# RECORDS FOR THIS EXERCISE
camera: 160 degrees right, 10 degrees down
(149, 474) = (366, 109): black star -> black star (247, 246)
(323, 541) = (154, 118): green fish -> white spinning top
* * *
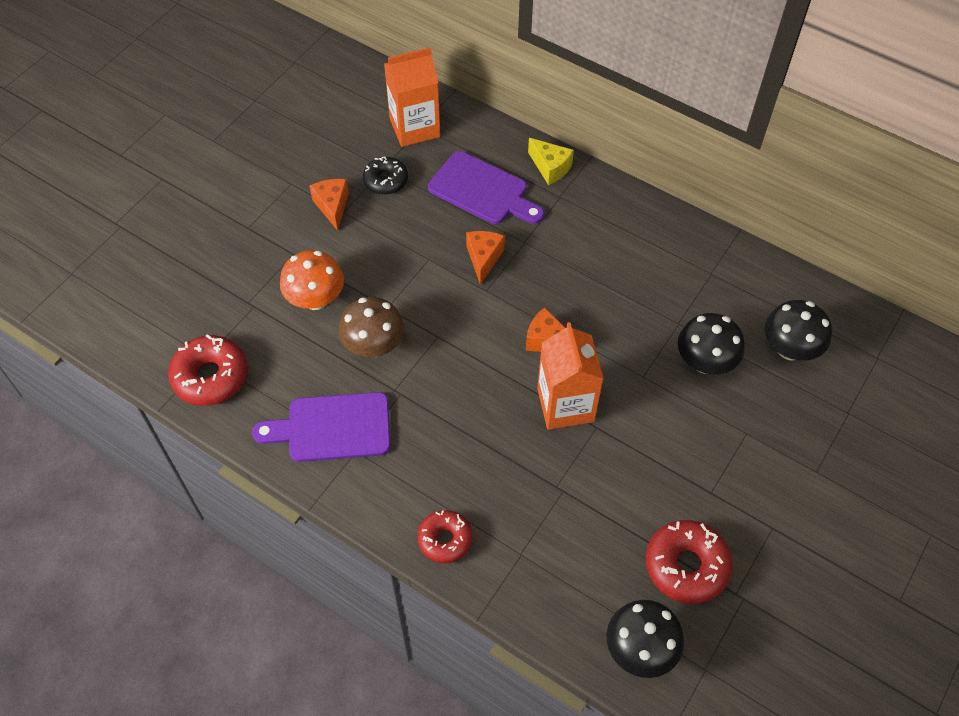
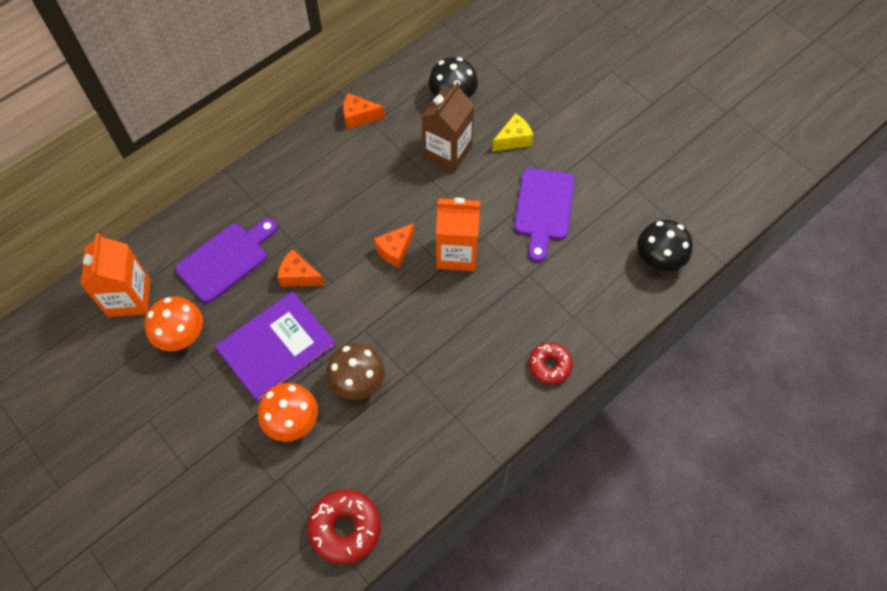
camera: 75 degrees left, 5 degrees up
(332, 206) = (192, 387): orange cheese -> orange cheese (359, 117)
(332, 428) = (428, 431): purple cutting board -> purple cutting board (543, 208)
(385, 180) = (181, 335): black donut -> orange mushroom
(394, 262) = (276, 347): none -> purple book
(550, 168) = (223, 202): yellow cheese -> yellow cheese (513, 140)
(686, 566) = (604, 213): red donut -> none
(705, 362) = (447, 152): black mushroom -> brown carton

# WORK REQUEST
Beginning at the line above that contains "camera: 160 degrees right, 10 degrees down", return each line exactly through the line that contains "(323, 541) = (154, 118): green", and no others.

# EXERCISE RESULT
camera: 160 degrees right, 10 degrees down
(149, 474) = (366, 109): black star -> black star (247, 246)
(323, 541) = (154, 118): green fish -> white spinning top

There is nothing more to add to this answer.